What you will do: I need each line of the entries below that includes the string "camera".

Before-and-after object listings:
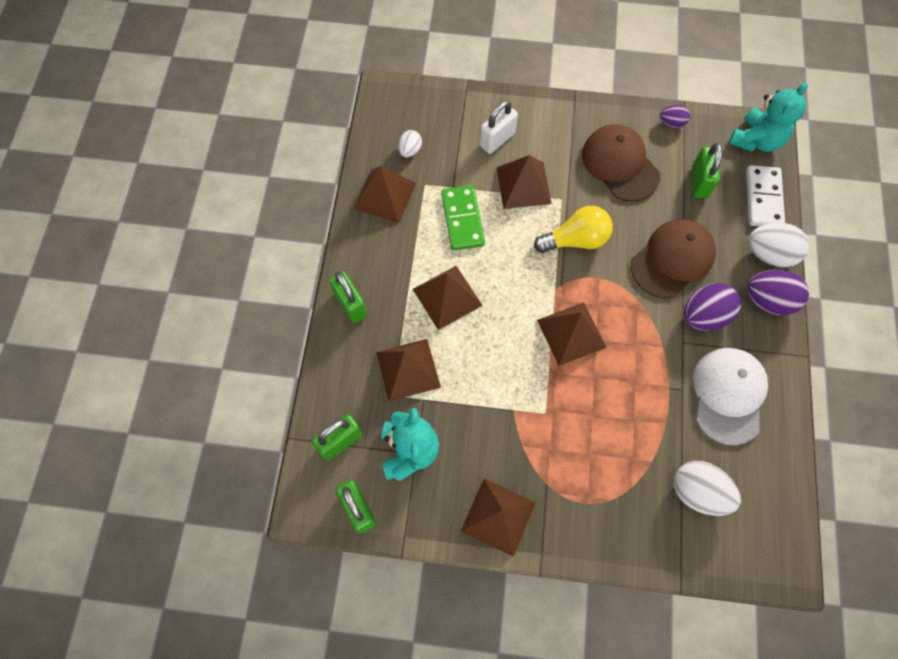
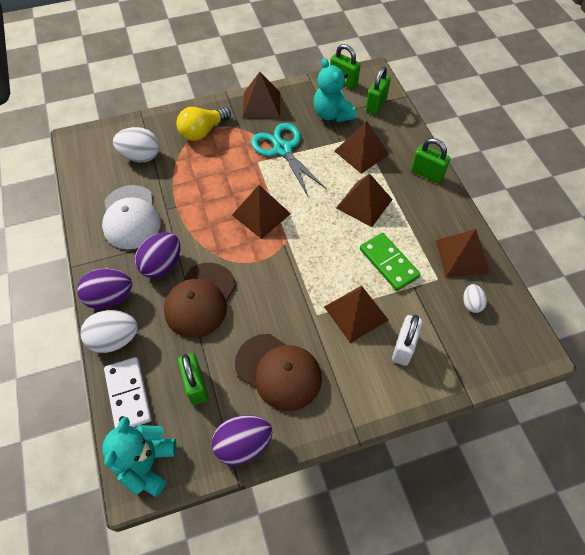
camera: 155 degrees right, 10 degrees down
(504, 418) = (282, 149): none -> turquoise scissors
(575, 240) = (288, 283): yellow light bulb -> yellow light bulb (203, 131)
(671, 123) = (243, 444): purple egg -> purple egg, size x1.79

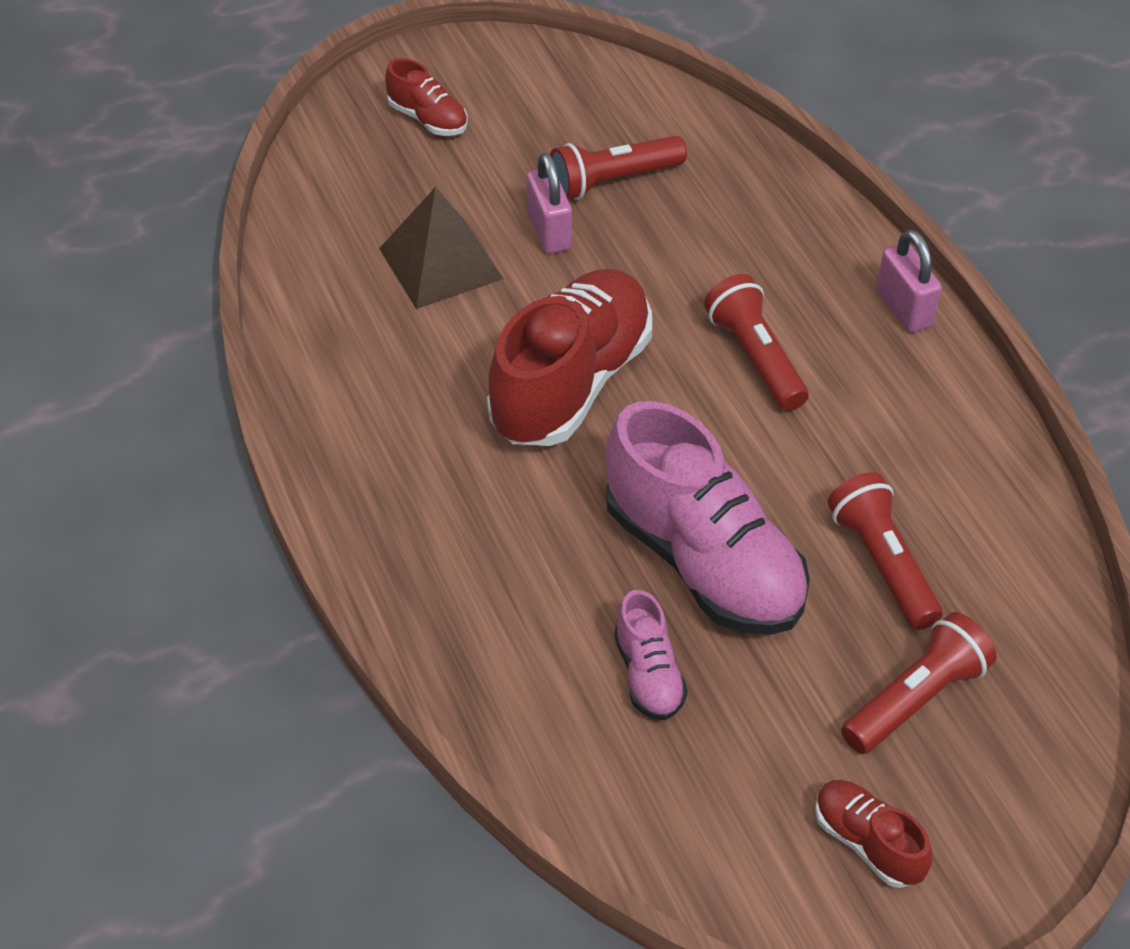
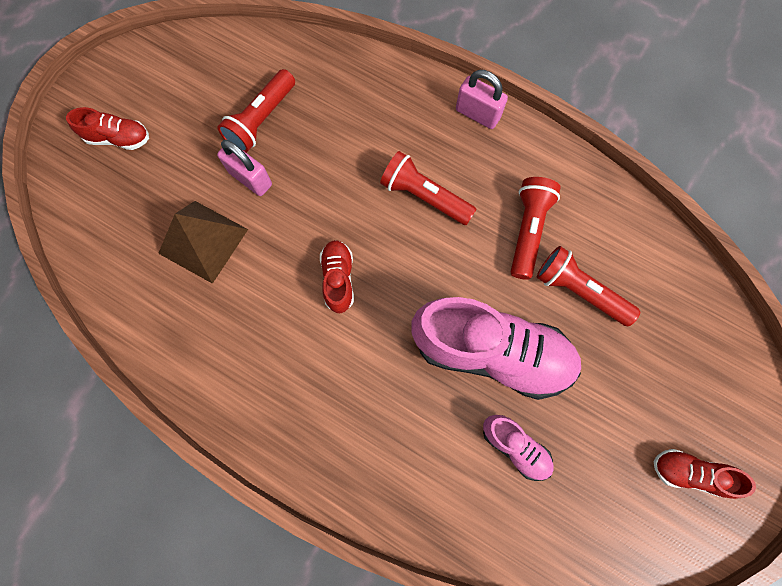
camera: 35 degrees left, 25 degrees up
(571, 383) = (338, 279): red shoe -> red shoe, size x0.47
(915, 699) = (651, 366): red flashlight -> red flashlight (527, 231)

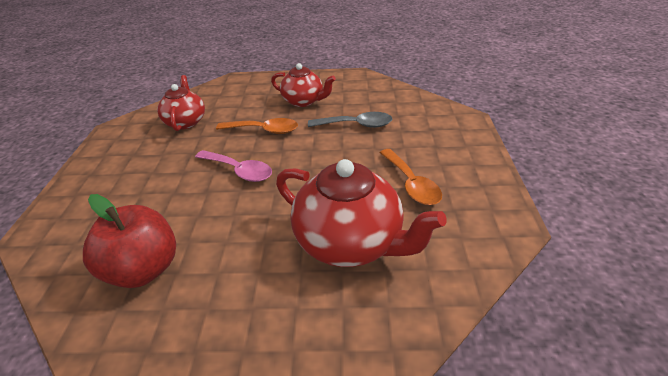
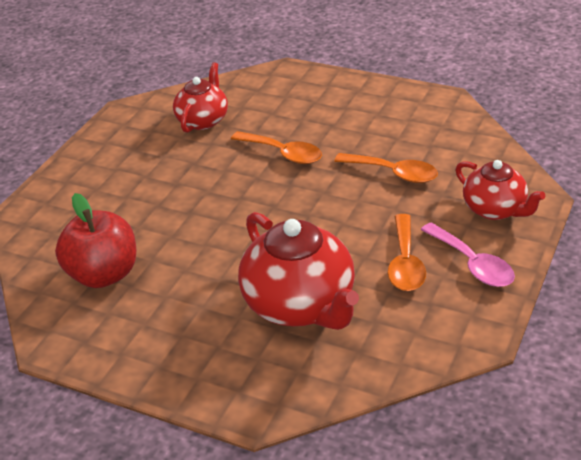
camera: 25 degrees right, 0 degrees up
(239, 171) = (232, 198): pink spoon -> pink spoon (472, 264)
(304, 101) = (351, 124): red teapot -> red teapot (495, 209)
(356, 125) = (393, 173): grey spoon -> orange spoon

Written response:
camera: 155 degrees right, 10 degrees down
camera: 35 degrees left, 25 degrees up
camera: 25 degrees right, 0 degrees up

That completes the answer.